> [WHAT IS EXPECTED] Lines before the one containing "P5 pin 2: W17 -> GND" are not wanted. Transcribe that line and all after it exactly, to the end of the entries.

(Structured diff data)
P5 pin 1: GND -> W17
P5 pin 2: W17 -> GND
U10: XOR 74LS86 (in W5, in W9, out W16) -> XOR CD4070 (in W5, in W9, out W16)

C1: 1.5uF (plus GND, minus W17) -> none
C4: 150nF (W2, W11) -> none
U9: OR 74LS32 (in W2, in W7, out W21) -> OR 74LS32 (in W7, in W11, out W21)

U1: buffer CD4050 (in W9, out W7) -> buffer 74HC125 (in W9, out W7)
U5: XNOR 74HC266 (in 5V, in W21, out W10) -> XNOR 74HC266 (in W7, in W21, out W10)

> [RESULT OF THIS TASK]
P5 pin 2: W17 -> GND
U10: XOR 74LS86 (in W5, in W9, out W16) -> XOR CD4070 (in W5, in W9, out W16)

C1: 1.5uF (plus GND, minus W17) -> none
C4: 150nF (W2, W11) -> none
U9: OR 74LS32 (in W2, in W7, out W21) -> OR 74LS32 (in W7, in W11, out W21)

U1: buffer CD4050 (in W9, out W7) -> buffer 74HC125 (in W9, out W7)
U5: XNOR 74HC266 (in 5V, in W21, out W10) -> XNOR 74HC266 (in W7, in W21, out W10)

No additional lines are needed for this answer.